▶ _Aim of the task_: For every record, give an exact copy that has no pictures in it.

=== Begin Enclosure ===

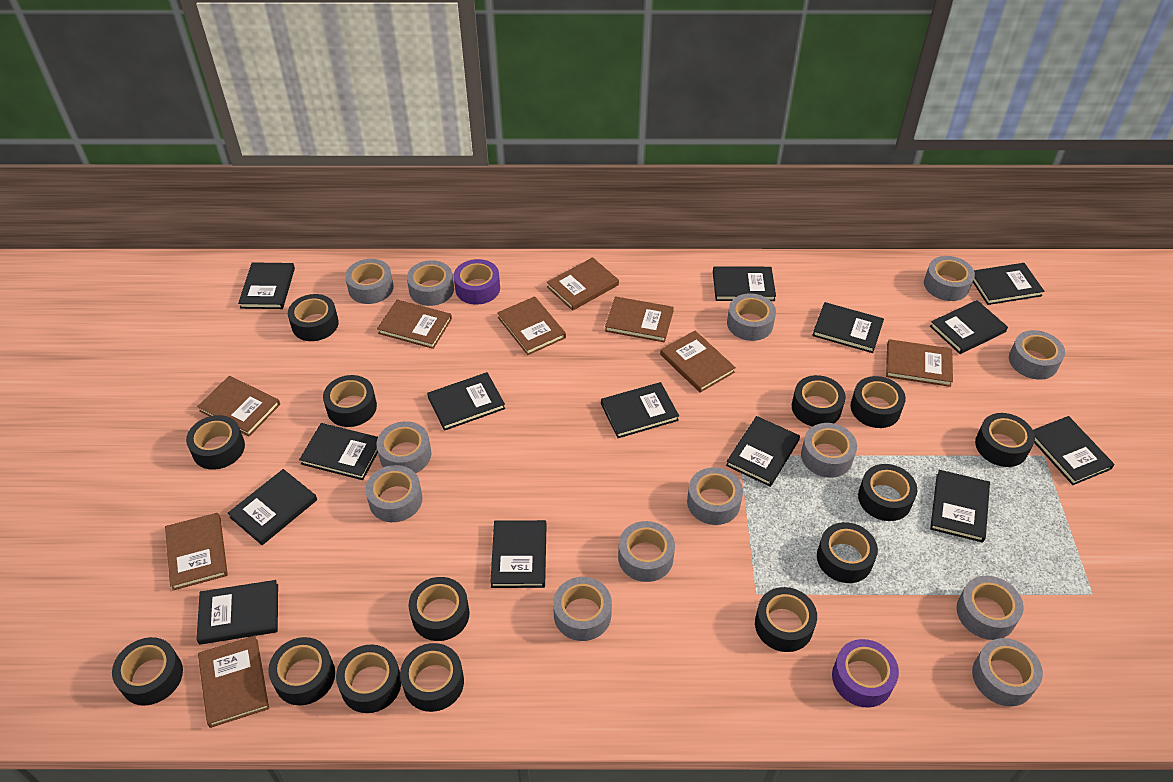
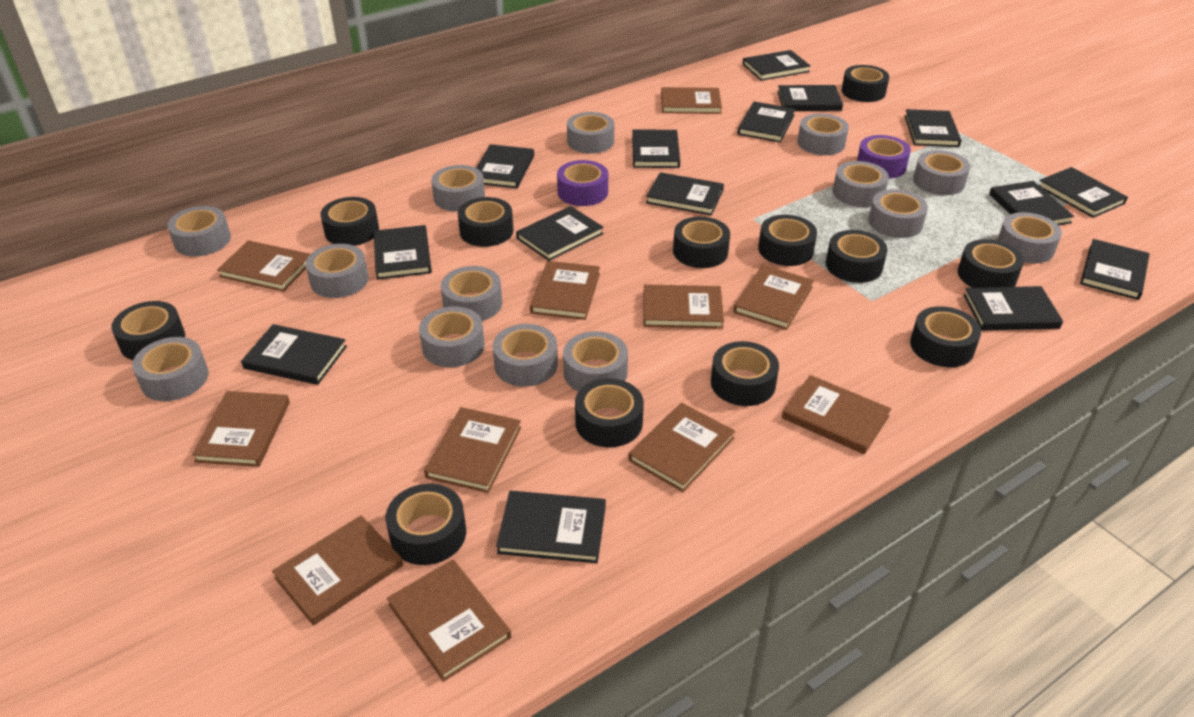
black book: 14 -> 15
black tape: 14 -> 12
brown book: 9 -> 11
grey tape: 13 -> 14

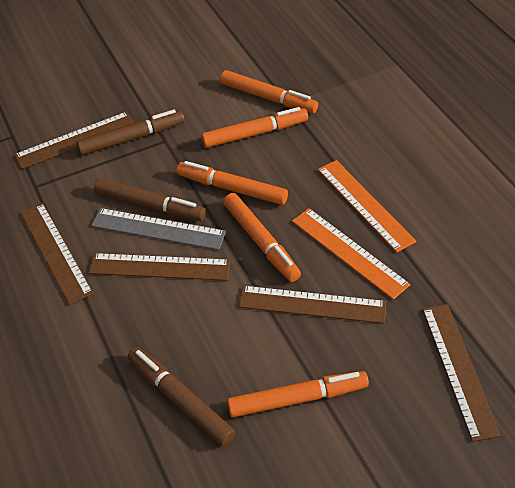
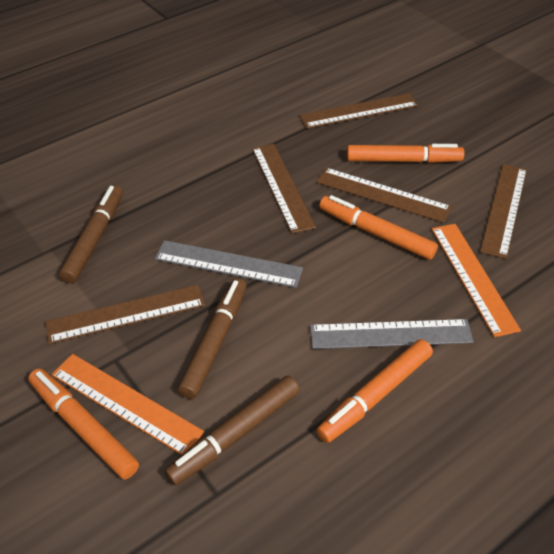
grey ruler: 1 -> 2
orange marker: 5 -> 4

=== End Enclosure ===

▶ _Output of the task_:
black book: 14 -> 15
black tape: 14 -> 12
brown book: 9 -> 11
grey tape: 13 -> 14

grey ruler: 1 -> 2
orange marker: 5 -> 4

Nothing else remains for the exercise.